Task to carry out:
Every line from the one containing "brown traffic cone: 5 -> 4" to the one containing "orange pyramid: 8 -> 6" in the records below, both included, must be set down exactly, and no other line.

##########

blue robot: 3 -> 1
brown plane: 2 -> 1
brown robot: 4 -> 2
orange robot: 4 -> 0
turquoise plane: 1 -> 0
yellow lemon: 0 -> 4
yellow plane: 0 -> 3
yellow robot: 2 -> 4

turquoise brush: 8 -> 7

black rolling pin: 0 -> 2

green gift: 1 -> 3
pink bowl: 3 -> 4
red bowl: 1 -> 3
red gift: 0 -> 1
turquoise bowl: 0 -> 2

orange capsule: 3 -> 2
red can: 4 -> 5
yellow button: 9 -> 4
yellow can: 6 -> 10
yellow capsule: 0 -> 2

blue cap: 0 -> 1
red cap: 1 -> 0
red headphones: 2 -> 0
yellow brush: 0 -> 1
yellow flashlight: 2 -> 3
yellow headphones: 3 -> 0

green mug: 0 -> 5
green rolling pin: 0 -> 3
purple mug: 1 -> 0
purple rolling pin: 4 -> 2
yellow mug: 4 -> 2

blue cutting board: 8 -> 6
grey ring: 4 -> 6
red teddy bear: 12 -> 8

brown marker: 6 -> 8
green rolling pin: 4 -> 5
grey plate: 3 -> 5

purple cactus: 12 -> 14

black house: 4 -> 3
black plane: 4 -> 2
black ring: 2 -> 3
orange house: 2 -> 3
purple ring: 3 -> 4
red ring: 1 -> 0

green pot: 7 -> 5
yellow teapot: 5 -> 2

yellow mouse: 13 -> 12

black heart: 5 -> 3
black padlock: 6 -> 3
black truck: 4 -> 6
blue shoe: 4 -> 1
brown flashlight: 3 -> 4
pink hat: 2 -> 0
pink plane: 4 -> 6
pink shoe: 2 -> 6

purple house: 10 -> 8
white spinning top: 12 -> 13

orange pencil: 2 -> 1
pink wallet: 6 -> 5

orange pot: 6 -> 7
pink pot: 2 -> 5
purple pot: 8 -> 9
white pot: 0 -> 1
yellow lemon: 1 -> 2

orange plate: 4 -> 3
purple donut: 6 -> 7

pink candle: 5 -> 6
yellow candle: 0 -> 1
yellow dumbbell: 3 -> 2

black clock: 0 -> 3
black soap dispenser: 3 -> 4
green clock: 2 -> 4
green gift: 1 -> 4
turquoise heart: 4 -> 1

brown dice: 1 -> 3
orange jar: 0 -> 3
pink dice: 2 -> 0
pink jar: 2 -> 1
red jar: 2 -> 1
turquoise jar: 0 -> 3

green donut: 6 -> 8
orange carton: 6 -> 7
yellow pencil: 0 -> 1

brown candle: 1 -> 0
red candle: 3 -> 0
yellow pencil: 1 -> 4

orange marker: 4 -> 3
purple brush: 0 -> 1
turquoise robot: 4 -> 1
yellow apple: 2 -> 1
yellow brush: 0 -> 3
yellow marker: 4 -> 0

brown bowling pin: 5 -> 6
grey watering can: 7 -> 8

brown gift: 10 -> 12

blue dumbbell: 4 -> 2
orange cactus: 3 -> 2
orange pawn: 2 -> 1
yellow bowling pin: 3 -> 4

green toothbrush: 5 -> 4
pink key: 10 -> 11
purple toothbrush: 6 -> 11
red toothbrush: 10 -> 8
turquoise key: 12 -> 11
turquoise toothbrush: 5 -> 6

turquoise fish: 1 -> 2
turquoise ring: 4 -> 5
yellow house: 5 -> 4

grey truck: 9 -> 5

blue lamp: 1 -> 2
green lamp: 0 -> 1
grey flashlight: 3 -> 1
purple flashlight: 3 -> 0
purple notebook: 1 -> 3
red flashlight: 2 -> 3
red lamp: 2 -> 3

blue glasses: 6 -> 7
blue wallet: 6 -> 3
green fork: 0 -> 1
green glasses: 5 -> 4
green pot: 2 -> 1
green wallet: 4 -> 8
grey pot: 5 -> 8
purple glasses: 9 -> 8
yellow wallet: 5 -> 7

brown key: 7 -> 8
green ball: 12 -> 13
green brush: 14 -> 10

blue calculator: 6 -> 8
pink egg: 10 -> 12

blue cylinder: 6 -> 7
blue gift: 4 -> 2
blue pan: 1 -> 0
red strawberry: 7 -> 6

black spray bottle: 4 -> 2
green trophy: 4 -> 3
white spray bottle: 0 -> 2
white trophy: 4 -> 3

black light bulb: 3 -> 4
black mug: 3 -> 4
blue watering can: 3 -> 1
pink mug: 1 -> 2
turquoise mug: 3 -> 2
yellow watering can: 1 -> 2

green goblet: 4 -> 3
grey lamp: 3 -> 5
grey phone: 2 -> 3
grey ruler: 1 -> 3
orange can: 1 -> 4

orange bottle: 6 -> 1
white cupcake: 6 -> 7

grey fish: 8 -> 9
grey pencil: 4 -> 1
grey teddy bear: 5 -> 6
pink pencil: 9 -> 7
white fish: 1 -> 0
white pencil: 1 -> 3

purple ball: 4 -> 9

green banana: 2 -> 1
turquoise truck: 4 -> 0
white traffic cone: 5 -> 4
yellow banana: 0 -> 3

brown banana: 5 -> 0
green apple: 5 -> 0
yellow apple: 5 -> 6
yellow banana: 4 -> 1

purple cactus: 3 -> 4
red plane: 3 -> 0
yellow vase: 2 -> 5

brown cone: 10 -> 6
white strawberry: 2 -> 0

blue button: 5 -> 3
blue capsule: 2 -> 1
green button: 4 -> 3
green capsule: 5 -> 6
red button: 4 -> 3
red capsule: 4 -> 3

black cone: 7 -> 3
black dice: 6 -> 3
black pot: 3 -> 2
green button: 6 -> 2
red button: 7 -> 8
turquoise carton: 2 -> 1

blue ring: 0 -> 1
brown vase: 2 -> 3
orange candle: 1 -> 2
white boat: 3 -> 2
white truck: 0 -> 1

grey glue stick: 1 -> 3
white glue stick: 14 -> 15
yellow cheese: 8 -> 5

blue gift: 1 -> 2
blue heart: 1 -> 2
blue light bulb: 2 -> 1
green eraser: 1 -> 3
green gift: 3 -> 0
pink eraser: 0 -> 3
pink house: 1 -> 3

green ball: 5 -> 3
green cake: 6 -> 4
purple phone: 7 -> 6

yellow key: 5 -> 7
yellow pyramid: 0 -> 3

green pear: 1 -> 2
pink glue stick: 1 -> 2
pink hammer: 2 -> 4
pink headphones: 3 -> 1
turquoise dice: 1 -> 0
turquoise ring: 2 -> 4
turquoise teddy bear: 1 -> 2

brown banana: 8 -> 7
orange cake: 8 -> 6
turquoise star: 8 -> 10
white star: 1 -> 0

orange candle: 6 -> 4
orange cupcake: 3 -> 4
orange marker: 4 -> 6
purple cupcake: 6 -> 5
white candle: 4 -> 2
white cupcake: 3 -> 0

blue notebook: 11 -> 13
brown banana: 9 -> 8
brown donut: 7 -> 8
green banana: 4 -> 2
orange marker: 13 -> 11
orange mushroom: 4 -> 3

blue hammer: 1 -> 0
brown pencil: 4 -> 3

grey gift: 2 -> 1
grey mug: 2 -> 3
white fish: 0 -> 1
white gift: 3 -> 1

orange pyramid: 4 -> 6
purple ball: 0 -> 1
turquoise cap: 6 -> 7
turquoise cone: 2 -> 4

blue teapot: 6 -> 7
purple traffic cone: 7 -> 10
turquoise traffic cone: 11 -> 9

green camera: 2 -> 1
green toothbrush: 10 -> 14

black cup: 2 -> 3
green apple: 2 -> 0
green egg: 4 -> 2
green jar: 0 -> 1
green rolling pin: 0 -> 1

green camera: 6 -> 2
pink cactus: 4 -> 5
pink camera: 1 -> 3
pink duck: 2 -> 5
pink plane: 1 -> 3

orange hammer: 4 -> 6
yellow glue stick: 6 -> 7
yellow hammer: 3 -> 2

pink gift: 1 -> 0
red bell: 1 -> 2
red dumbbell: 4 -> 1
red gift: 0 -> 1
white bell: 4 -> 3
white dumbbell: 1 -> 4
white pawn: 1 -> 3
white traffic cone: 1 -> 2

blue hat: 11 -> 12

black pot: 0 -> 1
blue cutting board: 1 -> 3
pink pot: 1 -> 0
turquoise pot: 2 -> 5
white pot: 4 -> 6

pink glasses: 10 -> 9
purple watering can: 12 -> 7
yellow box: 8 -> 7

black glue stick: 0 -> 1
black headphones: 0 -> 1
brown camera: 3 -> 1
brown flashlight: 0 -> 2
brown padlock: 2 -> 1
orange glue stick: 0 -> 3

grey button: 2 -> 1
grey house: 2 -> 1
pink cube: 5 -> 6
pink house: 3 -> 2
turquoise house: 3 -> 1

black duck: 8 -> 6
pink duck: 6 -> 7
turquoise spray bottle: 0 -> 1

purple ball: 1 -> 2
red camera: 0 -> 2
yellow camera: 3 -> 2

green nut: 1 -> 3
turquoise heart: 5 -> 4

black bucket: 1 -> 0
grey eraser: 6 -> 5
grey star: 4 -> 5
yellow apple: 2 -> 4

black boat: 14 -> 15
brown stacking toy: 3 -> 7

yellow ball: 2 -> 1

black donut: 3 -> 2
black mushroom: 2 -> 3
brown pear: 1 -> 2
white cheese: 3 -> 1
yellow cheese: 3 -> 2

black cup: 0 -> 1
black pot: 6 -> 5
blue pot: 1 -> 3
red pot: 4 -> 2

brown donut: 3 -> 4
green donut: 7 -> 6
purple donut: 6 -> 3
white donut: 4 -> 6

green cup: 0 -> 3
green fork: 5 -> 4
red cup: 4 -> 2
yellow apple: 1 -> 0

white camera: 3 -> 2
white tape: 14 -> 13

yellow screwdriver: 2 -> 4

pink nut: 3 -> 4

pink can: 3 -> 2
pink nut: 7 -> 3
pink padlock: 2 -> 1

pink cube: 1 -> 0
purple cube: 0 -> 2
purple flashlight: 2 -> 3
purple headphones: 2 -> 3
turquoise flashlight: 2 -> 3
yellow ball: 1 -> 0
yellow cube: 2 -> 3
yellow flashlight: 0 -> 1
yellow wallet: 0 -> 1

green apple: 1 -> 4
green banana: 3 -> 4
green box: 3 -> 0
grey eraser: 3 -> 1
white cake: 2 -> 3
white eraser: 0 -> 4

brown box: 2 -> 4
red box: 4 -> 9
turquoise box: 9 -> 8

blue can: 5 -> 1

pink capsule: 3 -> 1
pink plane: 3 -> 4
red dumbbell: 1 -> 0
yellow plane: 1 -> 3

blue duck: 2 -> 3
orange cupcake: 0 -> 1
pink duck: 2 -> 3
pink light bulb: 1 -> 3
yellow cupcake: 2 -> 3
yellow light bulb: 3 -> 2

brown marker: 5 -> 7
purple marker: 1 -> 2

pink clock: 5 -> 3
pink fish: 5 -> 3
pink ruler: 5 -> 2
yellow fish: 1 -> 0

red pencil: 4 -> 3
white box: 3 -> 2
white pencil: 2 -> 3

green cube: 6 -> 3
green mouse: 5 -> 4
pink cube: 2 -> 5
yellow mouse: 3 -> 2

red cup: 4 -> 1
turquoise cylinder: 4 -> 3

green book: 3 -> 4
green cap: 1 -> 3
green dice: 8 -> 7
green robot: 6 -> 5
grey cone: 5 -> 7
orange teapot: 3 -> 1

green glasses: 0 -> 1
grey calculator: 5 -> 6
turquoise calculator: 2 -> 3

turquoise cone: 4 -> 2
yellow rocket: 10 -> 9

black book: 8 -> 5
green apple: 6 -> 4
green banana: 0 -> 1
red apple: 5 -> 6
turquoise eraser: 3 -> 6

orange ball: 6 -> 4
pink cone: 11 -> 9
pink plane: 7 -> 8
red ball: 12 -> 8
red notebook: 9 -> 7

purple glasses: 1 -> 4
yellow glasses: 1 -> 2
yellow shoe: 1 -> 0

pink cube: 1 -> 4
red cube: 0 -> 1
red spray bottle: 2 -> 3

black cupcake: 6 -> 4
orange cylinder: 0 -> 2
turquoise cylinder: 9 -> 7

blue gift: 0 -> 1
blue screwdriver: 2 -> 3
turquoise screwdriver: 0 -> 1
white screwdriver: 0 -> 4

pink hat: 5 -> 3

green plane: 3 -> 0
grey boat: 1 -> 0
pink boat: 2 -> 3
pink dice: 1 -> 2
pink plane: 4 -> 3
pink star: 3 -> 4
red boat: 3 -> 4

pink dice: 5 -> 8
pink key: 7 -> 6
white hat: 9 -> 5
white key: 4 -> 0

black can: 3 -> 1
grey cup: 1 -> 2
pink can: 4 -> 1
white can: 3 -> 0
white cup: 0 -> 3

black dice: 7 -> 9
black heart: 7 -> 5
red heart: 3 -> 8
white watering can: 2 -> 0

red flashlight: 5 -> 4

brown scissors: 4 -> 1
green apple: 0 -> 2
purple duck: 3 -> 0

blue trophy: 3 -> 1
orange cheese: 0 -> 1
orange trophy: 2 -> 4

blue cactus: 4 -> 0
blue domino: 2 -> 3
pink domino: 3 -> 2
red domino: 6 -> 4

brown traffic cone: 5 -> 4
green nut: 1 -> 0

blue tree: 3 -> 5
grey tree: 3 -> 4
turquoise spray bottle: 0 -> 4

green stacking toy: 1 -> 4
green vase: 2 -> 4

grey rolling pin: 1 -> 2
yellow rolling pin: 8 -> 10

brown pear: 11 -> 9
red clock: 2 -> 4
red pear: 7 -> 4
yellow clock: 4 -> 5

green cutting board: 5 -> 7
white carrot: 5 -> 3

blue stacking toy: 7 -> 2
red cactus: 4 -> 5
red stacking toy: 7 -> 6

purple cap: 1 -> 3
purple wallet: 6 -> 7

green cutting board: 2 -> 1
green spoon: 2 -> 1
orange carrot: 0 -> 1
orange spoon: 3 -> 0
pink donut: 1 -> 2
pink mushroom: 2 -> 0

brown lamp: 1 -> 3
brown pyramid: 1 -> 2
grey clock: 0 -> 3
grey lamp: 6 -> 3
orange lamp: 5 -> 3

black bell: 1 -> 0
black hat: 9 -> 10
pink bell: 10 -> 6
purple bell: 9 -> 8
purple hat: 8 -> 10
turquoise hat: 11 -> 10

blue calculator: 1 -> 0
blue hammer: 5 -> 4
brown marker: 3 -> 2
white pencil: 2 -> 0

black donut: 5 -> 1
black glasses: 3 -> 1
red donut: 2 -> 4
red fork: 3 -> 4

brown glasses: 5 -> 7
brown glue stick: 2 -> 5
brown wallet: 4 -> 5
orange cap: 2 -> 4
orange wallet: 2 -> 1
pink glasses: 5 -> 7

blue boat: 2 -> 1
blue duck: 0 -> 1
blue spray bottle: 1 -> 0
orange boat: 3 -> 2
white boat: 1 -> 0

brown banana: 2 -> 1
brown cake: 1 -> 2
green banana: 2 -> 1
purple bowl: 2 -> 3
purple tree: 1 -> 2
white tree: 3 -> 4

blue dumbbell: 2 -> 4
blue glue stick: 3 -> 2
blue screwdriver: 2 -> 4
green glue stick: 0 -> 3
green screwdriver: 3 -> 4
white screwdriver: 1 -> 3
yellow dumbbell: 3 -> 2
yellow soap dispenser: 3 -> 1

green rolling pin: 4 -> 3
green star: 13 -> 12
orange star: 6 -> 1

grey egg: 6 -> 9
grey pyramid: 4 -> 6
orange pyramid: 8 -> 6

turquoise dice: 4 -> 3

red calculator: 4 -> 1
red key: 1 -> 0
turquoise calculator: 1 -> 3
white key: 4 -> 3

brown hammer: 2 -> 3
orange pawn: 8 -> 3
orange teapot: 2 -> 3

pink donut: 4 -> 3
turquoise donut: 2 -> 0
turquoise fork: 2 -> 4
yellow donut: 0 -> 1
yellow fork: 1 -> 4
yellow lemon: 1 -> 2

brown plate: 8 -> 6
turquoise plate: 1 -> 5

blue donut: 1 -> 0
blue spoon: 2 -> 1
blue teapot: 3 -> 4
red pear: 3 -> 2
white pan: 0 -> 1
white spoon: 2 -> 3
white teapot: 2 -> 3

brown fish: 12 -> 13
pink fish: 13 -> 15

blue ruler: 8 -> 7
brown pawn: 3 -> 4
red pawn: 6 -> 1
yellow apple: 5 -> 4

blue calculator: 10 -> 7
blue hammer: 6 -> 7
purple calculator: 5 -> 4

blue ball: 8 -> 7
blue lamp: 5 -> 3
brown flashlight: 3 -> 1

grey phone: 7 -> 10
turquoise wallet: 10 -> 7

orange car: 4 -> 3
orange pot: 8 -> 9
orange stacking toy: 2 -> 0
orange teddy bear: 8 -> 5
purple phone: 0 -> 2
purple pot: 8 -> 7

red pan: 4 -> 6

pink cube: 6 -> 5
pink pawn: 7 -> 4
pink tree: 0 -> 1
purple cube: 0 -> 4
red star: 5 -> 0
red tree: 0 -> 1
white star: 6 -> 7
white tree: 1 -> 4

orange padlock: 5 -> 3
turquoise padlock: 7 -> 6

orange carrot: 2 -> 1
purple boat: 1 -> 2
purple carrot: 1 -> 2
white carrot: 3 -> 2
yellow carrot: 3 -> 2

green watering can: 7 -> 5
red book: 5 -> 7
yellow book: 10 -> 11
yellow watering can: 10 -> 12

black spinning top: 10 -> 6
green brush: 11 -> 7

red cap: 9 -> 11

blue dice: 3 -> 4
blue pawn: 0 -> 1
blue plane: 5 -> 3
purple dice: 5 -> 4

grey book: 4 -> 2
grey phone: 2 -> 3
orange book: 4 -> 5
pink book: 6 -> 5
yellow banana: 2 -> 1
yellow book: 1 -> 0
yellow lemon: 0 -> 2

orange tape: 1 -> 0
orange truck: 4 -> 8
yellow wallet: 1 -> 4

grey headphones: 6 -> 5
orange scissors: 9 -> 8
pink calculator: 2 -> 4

##########

Output:
brown traffic cone: 5 -> 4
green nut: 1 -> 0

blue tree: 3 -> 5
grey tree: 3 -> 4
turquoise spray bottle: 0 -> 4

green stacking toy: 1 -> 4
green vase: 2 -> 4

grey rolling pin: 1 -> 2
yellow rolling pin: 8 -> 10

brown pear: 11 -> 9
red clock: 2 -> 4
red pear: 7 -> 4
yellow clock: 4 -> 5

green cutting board: 5 -> 7
white carrot: 5 -> 3

blue stacking toy: 7 -> 2
red cactus: 4 -> 5
red stacking toy: 7 -> 6

purple cap: 1 -> 3
purple wallet: 6 -> 7

green cutting board: 2 -> 1
green spoon: 2 -> 1
orange carrot: 0 -> 1
orange spoon: 3 -> 0
pink donut: 1 -> 2
pink mushroom: 2 -> 0

brown lamp: 1 -> 3
brown pyramid: 1 -> 2
grey clock: 0 -> 3
grey lamp: 6 -> 3
orange lamp: 5 -> 3

black bell: 1 -> 0
black hat: 9 -> 10
pink bell: 10 -> 6
purple bell: 9 -> 8
purple hat: 8 -> 10
turquoise hat: 11 -> 10

blue calculator: 1 -> 0
blue hammer: 5 -> 4
brown marker: 3 -> 2
white pencil: 2 -> 0

black donut: 5 -> 1
black glasses: 3 -> 1
red donut: 2 -> 4
red fork: 3 -> 4

brown glasses: 5 -> 7
brown glue stick: 2 -> 5
brown wallet: 4 -> 5
orange cap: 2 -> 4
orange wallet: 2 -> 1
pink glasses: 5 -> 7

blue boat: 2 -> 1
blue duck: 0 -> 1
blue spray bottle: 1 -> 0
orange boat: 3 -> 2
white boat: 1 -> 0

brown banana: 2 -> 1
brown cake: 1 -> 2
green banana: 2 -> 1
purple bowl: 2 -> 3
purple tree: 1 -> 2
white tree: 3 -> 4

blue dumbbell: 2 -> 4
blue glue stick: 3 -> 2
blue screwdriver: 2 -> 4
green glue stick: 0 -> 3
green screwdriver: 3 -> 4
white screwdriver: 1 -> 3
yellow dumbbell: 3 -> 2
yellow soap dispenser: 3 -> 1

green rolling pin: 4 -> 3
green star: 13 -> 12
orange star: 6 -> 1

grey egg: 6 -> 9
grey pyramid: 4 -> 6
orange pyramid: 8 -> 6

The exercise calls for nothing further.